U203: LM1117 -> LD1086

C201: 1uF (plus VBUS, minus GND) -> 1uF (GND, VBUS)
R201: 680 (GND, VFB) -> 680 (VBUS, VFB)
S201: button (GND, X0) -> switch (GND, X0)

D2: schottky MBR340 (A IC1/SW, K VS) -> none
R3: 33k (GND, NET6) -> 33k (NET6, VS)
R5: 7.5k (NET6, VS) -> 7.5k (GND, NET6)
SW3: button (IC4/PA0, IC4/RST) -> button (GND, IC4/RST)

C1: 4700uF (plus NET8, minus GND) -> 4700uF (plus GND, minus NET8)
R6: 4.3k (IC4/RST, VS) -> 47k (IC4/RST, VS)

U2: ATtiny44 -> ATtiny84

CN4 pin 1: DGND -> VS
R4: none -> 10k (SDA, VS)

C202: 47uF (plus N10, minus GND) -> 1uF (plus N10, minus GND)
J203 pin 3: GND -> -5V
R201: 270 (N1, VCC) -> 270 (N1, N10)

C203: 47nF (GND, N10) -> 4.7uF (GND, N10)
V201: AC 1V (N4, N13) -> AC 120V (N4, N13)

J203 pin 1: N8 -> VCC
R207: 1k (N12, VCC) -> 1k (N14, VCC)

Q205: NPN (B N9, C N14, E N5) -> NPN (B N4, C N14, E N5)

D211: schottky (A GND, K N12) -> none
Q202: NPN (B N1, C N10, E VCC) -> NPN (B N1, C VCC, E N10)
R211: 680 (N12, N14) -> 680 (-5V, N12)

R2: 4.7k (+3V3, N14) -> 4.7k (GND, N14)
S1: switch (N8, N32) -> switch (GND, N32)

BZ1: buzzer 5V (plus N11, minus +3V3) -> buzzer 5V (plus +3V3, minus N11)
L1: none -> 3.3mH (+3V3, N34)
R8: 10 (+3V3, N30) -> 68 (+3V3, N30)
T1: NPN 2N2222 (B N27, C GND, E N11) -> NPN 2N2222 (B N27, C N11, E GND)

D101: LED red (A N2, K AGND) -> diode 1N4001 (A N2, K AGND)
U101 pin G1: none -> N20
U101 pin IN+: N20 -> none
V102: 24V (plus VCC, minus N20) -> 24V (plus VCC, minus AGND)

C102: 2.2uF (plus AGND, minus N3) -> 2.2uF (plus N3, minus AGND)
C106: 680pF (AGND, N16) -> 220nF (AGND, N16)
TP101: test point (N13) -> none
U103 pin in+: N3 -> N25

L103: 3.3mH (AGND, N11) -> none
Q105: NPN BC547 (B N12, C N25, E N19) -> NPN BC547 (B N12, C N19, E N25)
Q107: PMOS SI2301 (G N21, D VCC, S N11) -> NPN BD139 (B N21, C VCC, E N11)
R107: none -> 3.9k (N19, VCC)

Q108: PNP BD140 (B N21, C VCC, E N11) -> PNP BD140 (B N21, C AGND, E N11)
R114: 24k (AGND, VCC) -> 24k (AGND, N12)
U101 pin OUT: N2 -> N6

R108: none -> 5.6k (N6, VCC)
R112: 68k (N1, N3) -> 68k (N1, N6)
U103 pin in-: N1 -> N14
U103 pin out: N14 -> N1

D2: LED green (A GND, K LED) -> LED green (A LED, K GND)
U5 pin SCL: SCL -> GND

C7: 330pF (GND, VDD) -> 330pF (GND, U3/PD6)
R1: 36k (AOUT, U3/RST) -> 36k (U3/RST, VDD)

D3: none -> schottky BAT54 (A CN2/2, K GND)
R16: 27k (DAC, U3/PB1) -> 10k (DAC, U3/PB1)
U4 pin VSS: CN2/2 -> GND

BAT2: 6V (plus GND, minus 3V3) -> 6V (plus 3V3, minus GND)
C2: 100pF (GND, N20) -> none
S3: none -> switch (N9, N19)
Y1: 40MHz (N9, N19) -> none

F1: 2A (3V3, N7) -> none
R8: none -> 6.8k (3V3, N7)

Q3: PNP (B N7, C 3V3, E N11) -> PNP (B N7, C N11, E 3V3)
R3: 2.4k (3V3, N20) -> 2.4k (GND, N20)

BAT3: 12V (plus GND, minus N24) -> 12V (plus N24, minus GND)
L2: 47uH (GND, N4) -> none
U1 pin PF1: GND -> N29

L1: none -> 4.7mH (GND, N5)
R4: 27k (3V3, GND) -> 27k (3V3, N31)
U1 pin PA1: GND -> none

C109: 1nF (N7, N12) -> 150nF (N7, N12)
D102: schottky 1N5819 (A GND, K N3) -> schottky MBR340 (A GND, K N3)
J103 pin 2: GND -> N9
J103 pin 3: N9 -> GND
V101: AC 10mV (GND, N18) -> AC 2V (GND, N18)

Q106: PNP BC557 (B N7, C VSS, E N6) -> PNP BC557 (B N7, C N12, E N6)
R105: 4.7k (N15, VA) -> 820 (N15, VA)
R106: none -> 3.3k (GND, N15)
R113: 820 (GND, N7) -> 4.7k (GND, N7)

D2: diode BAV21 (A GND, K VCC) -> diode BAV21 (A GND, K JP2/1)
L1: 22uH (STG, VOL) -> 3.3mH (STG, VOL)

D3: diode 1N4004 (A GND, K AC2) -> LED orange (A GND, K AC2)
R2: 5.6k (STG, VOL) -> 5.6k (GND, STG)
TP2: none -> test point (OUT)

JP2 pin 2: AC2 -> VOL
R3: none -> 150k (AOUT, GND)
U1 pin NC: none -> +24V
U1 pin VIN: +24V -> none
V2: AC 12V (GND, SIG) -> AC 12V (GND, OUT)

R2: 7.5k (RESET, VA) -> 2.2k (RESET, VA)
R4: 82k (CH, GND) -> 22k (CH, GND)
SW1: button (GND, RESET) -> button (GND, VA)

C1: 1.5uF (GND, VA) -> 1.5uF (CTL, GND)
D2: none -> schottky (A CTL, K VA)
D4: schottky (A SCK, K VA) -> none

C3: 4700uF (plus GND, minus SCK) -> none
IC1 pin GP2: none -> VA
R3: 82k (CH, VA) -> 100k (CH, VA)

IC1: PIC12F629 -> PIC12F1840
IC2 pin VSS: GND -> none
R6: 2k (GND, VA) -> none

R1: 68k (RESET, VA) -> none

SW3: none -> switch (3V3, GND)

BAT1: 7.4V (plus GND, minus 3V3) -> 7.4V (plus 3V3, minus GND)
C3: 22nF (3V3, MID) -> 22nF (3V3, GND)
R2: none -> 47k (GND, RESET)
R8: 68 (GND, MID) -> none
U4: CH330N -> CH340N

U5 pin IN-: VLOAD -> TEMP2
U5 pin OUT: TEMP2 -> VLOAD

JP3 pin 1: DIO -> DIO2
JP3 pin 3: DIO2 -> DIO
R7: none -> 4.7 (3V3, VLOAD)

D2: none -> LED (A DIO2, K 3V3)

☆ ☆ ☆ ☆ ☆

=== Exercise requirements ===
For the entries above, say how many lines contain the word "AOUT", giving the number alone.

=== The completed task ===
2